» Task prompt
Write each entry again exactly as shown, but without the images it holds.

» Extracted information
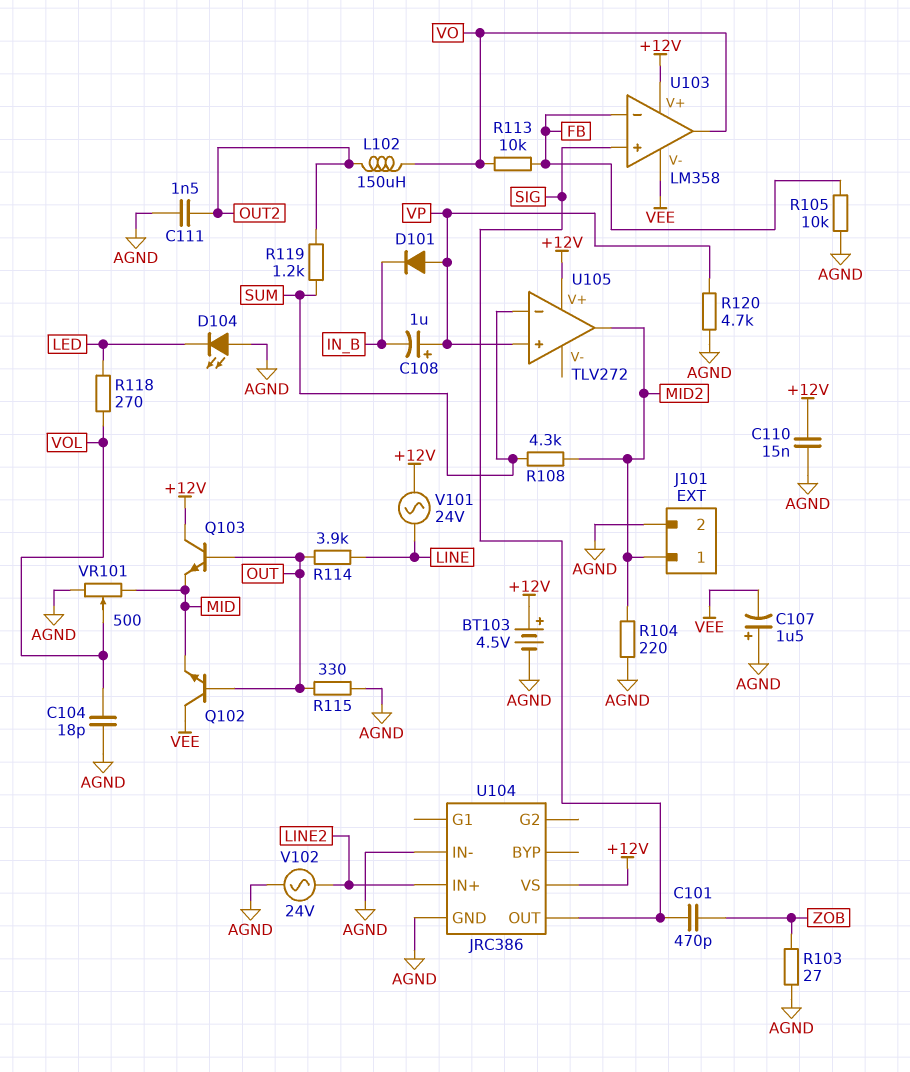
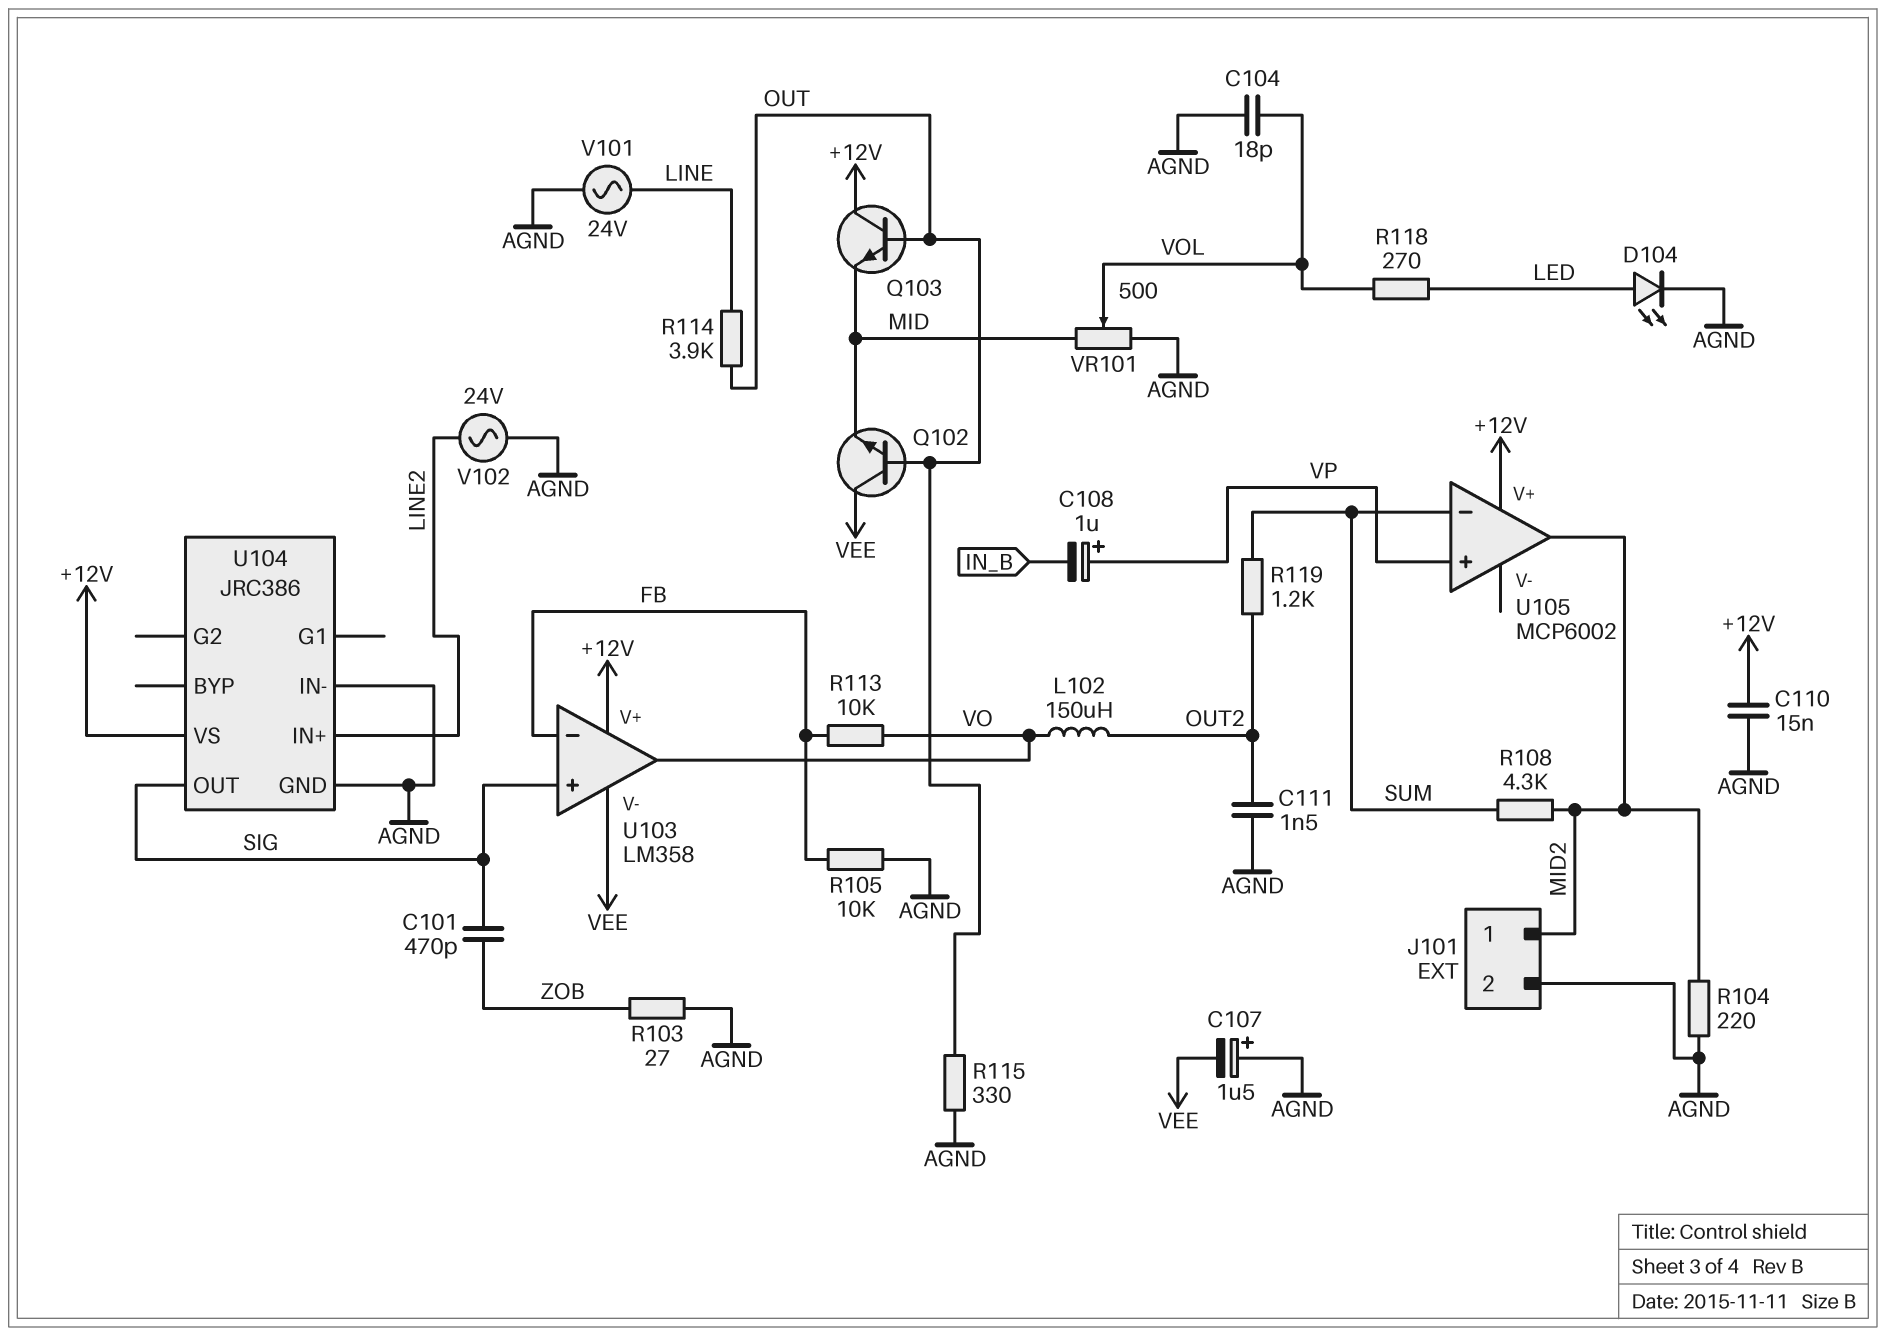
BT103: 4.5V (plus +12V, minus AGND) -> none
D101: diode (A VP, K IN_B) -> none
D104: LED (A AGND, K LED) -> LED (A LED, K AGND)
R120: 4.7k (AGND, VP) -> none
U105: TLV272 -> MCP6002
V101: AC 24V (+12V, LINE) -> AC 24V (AGND, LINE)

» Your solution
BT103: 4.5V (plus +12V, minus AGND) -> none
D101: diode (A VP, K IN_B) -> none
D104: LED (A AGND, K LED) -> LED (A LED, K AGND)
R120: 4.7k (AGND, VP) -> none
U105: TLV272 -> MCP6002
V101: AC 24V (+12V, LINE) -> AC 24V (AGND, LINE)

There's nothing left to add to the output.